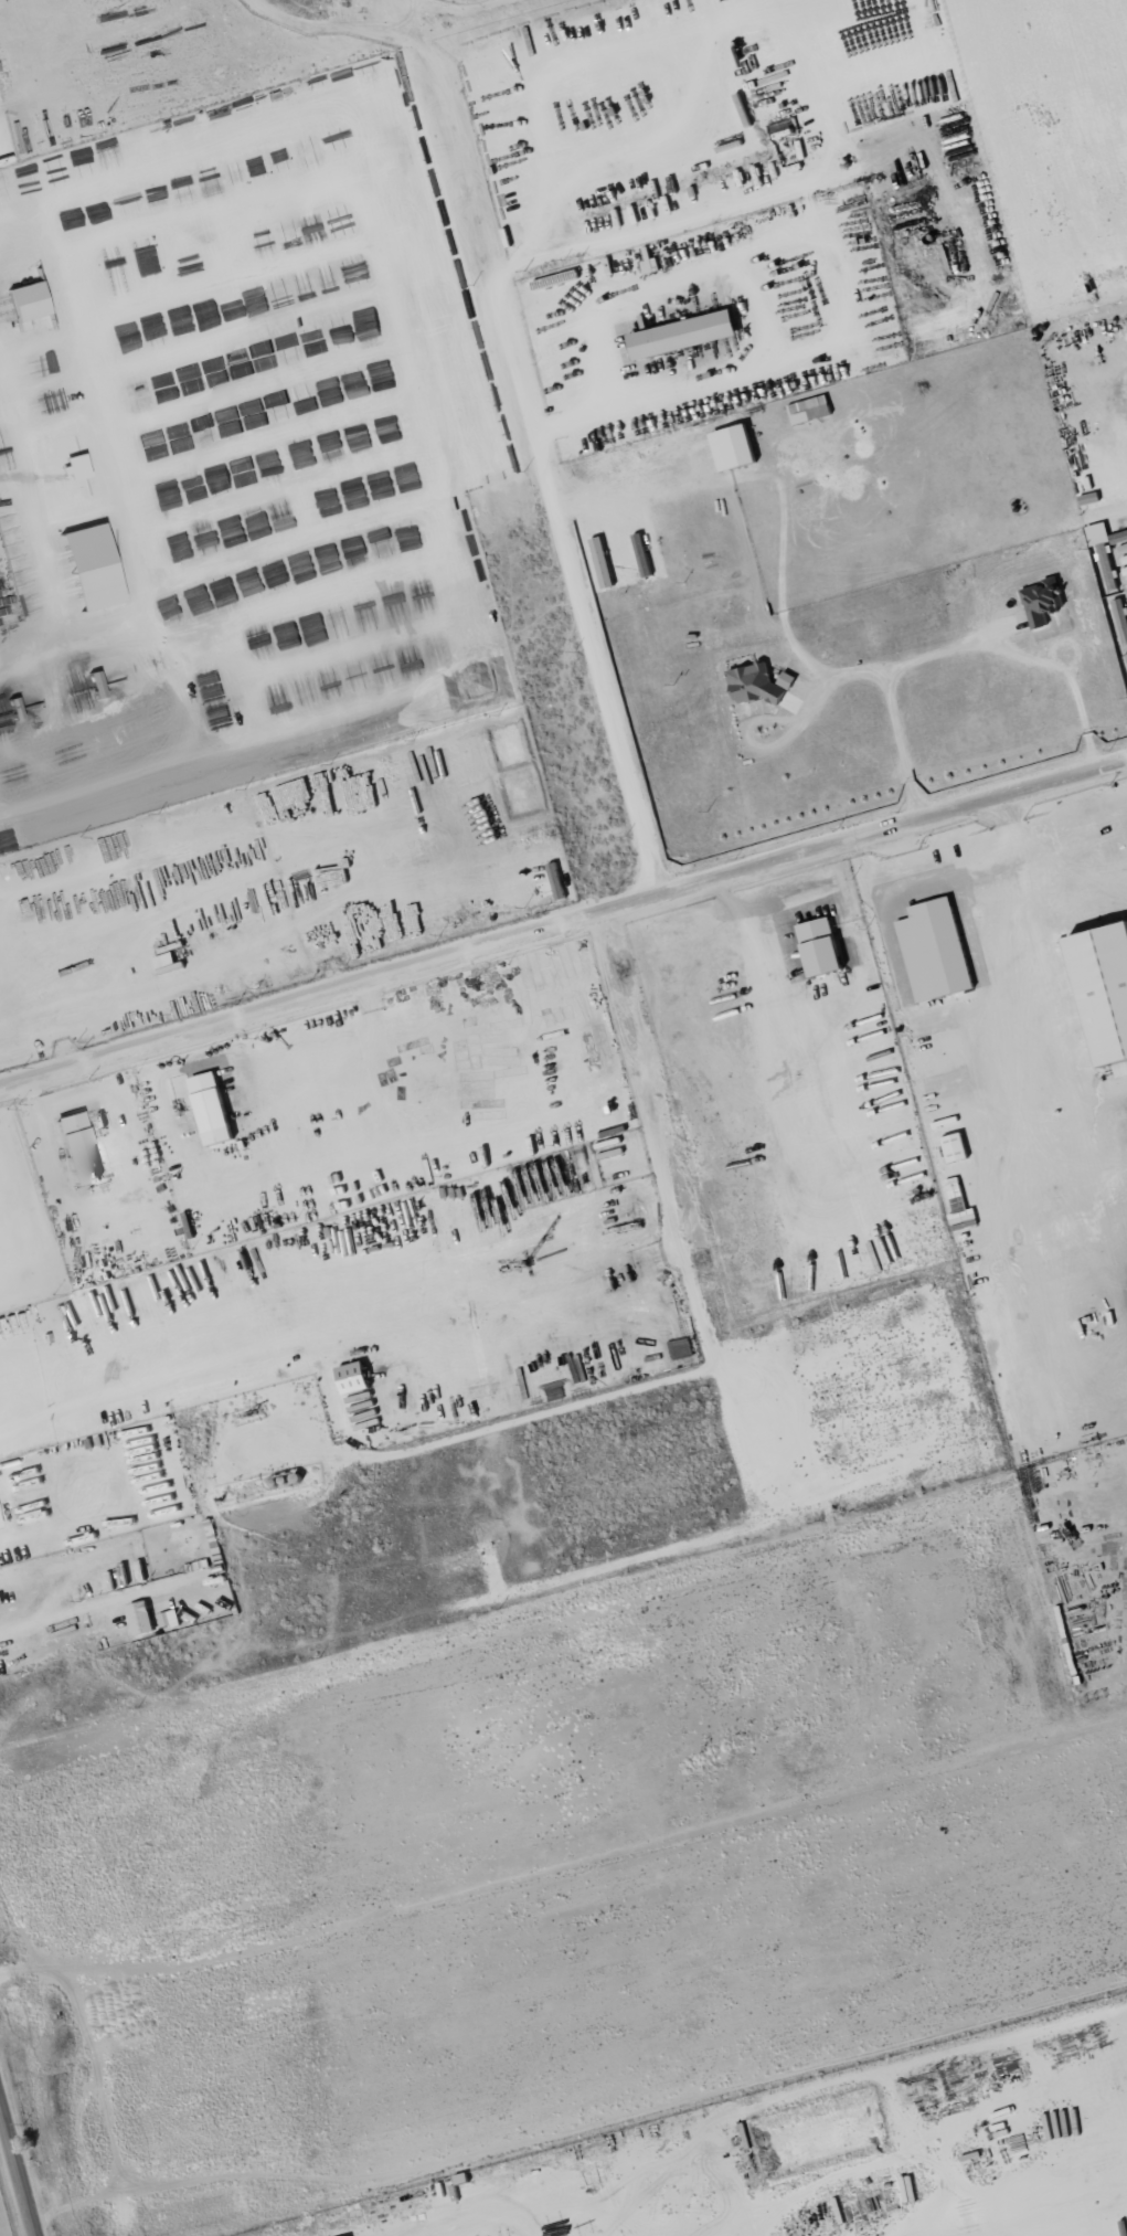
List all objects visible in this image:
building: (30, 301)
building: (688, 334)
road: (519, 382)
building: (812, 409)
building: (738, 446)
building: (1100, 533)
building: (605, 562)
building: (95, 565)
building: (1044, 603)
building: (1121, 609)
road: (955, 648)
building: (761, 683)
road: (563, 920)
building: (825, 947)
building: (938, 950)
building: (1109, 987)
building: (215, 1108)
building: (80, 1147)
building: (958, 1147)
building: (960, 1203)
building: (358, 1378)
building: (0, 1525)
road: (85, 1607)
building: (144, 1618)
building: (170, 1619)
road: (18, 2167)

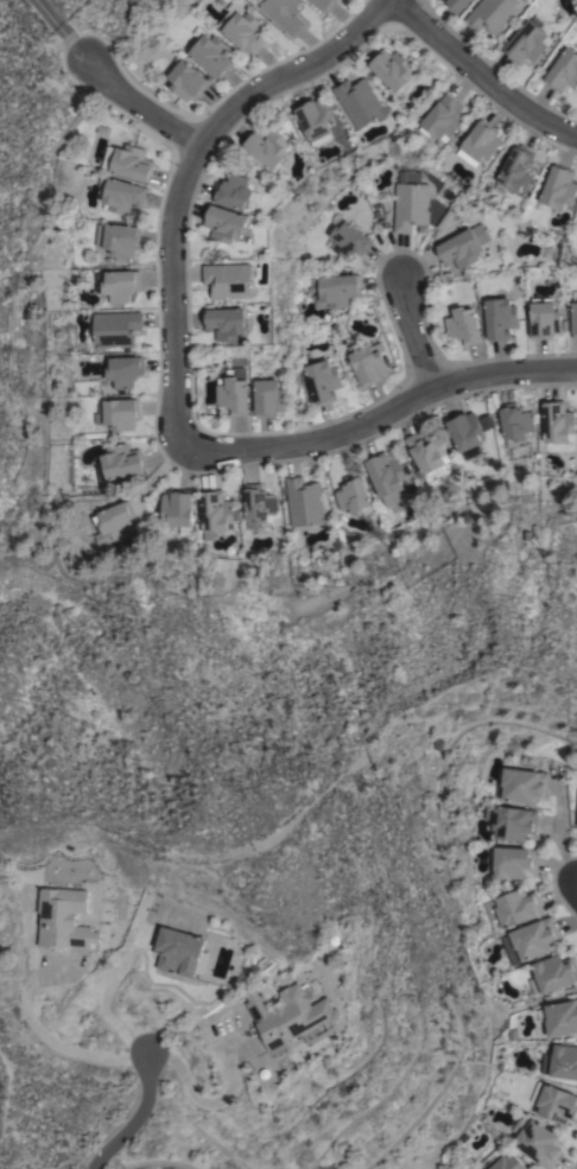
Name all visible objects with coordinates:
building: (325, 4)
building: (455, 4)
building: (492, 14)
building: (283, 15)
building: (242, 29)
road: (59, 32)
building: (525, 43)
building: (211, 55)
building: (392, 69)
building: (564, 71)
road: (482, 75)
building: (187, 80)
building: (361, 102)
road: (143, 104)
building: (442, 118)
building: (315, 120)
building: (479, 144)
building: (267, 148)
building: (128, 162)
building: (517, 169)
road: (194, 170)
building: (557, 189)
building: (234, 191)
building: (122, 195)
building: (409, 202)
building: (226, 224)
building: (118, 239)
building: (348, 240)
building: (461, 249)
building: (229, 280)
building: (117, 284)
building: (338, 289)
building: (574, 313)
building: (500, 317)
building: (544, 319)
building: (225, 322)
building: (461, 327)
building: (116, 328)
road: (421, 334)
building: (368, 364)
building: (124, 371)
building: (322, 381)
building: (233, 392)
building: (268, 397)
building: (117, 413)
road: (380, 420)
building: (556, 422)
building: (515, 423)
building: (467, 429)
building: (427, 453)
building: (118, 462)
building: (384, 474)
building: (353, 495)
building: (303, 501)
building: (257, 503)
building: (177, 509)
building: (214, 513)
building: (112, 522)
building: (521, 785)
building: (511, 822)
road: (558, 837)
building: (512, 862)
road: (575, 887)
building: (517, 907)
building: (63, 918)
building: (530, 940)
building: (180, 952)
building: (552, 974)
road: (110, 982)
building: (288, 1014)
building: (561, 1018)
road: (45, 1039)
building: (560, 1062)
road: (206, 1103)
building: (555, 1103)
road: (135, 1116)
building: (537, 1141)
building: (508, 1163)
##########
> [Problem details] Every line of the listing that holds "objects" should be found and copied.

> [Answer space]
List all objects visible in this image:
Name all visible objects with coordinates:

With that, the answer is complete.